• [Requirement]: Return all lines from the listing below in which "wallet" appears.

• [Provided data]:
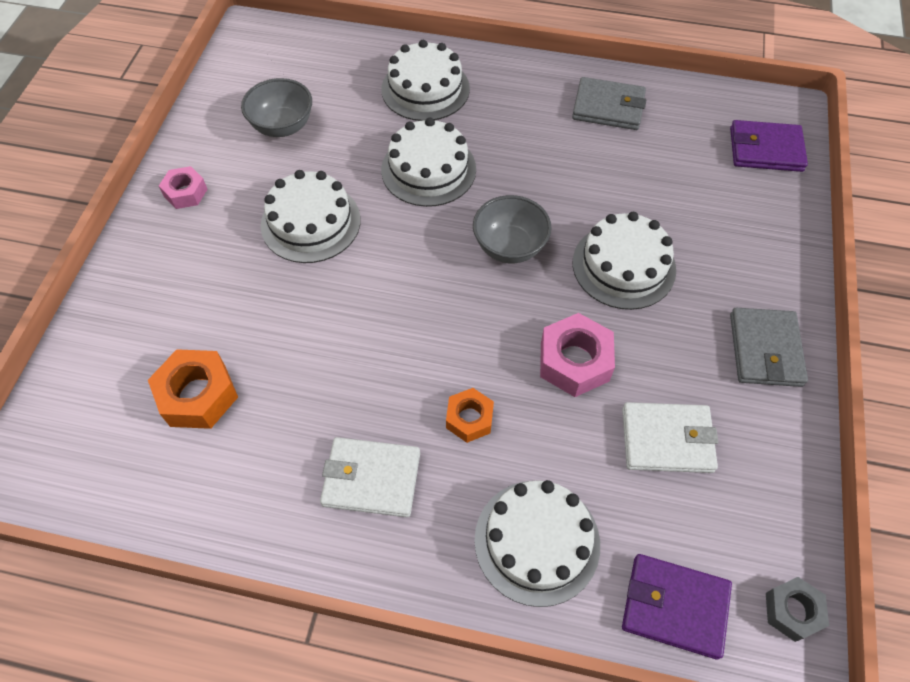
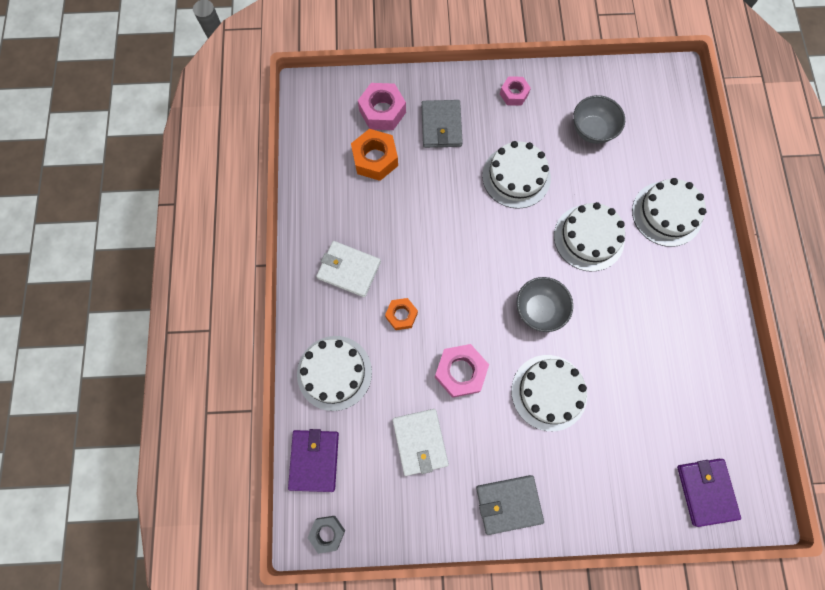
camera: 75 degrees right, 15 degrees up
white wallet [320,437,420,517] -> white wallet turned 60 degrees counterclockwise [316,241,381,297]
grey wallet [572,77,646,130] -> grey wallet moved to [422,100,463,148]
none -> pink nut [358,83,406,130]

• [Task answer]:
white wallet [320,437,420,517] -> white wallet turned 60 degrees counterclockwise [316,241,381,297]
grey wallet [572,77,646,130] -> grey wallet moved to [422,100,463,148]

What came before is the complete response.